== HOW TO COMPLETE THIS TASK ==
Below are records; state how many of their lines hold the word "DATA", and give only the figure.

== MATERIAL FOR THIS EXERCISE ==

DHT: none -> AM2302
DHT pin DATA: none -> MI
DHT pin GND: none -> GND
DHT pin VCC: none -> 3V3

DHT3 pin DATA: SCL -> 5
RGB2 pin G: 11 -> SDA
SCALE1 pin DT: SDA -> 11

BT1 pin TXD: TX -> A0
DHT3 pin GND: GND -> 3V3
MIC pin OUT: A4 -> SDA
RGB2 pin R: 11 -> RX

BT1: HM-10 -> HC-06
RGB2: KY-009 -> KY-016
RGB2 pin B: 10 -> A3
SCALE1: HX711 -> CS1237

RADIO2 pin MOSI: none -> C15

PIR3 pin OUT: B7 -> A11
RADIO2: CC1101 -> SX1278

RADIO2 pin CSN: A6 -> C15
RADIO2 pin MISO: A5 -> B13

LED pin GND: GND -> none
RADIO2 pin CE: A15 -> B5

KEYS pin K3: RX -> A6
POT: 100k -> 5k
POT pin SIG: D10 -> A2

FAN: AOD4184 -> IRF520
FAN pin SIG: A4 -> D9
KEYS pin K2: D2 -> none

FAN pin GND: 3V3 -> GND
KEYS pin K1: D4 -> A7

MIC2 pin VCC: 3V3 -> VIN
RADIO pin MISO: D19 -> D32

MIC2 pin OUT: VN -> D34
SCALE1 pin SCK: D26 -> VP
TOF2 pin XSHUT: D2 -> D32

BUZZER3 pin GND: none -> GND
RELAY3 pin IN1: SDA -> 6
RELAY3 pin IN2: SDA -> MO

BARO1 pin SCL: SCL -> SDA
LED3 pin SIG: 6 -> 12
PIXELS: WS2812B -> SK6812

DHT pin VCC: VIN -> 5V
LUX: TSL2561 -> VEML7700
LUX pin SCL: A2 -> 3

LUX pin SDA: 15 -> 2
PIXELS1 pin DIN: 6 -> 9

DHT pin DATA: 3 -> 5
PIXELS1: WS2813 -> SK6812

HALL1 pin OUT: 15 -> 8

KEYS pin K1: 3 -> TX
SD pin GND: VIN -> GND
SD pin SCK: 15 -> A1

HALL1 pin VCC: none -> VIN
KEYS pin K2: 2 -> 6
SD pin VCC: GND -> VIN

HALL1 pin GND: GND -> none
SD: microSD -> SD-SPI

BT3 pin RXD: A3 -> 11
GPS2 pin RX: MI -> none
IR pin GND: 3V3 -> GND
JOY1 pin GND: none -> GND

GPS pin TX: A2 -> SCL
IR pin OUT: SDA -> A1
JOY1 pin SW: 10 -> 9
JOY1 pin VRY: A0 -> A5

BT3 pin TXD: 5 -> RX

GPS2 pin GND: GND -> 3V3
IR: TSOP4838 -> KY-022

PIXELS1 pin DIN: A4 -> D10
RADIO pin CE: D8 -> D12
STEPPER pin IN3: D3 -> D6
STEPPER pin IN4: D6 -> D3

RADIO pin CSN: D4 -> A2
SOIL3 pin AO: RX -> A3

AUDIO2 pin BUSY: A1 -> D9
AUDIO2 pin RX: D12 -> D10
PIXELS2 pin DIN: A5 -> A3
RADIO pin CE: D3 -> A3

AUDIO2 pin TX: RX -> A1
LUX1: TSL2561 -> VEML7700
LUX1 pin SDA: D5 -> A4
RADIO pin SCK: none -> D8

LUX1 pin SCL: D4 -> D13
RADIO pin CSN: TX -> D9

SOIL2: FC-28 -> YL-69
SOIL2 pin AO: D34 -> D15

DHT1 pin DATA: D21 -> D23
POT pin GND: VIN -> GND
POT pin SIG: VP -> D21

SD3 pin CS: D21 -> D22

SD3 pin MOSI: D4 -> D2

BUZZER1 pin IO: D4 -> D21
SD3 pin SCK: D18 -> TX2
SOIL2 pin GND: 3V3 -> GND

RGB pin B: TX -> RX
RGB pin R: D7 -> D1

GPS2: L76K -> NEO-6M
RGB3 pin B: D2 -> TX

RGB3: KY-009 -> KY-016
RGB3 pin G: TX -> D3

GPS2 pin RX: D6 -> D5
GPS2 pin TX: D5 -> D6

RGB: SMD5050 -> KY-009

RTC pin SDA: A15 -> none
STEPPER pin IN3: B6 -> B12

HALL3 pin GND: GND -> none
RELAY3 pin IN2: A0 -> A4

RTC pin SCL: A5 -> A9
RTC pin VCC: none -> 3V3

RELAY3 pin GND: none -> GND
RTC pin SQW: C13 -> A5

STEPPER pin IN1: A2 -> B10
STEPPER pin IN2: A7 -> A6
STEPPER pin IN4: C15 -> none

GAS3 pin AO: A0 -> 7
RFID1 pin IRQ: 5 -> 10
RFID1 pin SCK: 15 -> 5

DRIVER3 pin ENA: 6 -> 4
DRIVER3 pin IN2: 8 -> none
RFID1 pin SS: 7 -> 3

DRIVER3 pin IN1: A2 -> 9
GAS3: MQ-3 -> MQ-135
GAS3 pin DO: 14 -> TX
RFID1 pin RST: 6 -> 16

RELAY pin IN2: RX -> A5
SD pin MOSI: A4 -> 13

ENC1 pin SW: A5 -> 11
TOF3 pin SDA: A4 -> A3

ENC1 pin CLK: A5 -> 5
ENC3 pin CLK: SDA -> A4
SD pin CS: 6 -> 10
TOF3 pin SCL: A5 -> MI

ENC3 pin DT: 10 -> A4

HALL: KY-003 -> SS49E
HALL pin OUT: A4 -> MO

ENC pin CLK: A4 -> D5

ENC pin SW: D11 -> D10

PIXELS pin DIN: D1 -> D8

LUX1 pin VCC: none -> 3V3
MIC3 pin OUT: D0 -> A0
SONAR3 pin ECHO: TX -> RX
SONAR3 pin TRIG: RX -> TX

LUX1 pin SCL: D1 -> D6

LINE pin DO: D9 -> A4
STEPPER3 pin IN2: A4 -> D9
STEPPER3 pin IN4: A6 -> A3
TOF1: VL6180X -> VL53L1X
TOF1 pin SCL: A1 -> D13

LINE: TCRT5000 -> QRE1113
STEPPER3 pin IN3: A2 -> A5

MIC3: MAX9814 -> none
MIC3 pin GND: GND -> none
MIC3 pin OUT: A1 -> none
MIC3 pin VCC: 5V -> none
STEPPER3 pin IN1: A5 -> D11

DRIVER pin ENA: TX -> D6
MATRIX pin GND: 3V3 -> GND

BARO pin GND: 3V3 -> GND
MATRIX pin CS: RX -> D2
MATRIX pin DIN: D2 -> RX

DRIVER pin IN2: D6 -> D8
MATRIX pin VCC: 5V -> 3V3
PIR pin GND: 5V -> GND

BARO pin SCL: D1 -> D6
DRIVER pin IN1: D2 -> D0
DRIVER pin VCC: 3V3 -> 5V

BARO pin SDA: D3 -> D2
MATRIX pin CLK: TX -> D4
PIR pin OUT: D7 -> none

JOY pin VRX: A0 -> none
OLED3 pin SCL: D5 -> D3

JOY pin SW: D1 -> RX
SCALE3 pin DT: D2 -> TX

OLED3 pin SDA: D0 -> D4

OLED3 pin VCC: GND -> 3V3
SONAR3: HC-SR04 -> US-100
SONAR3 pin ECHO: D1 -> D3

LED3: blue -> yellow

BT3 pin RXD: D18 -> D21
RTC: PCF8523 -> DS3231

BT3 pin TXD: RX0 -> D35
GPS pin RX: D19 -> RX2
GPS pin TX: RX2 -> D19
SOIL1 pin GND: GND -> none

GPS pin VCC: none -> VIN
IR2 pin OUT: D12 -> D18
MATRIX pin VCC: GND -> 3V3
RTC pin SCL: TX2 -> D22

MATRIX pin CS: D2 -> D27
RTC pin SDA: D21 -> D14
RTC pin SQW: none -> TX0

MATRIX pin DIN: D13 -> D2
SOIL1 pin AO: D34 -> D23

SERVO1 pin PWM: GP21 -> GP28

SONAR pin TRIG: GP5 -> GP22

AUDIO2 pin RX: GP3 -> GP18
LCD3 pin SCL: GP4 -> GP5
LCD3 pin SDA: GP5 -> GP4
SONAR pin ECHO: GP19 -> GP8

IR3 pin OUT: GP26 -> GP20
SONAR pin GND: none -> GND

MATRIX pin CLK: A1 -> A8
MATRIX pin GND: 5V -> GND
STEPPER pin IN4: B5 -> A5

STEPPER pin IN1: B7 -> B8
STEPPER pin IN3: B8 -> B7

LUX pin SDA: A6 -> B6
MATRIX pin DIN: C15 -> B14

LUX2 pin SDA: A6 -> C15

== REPLY ==
4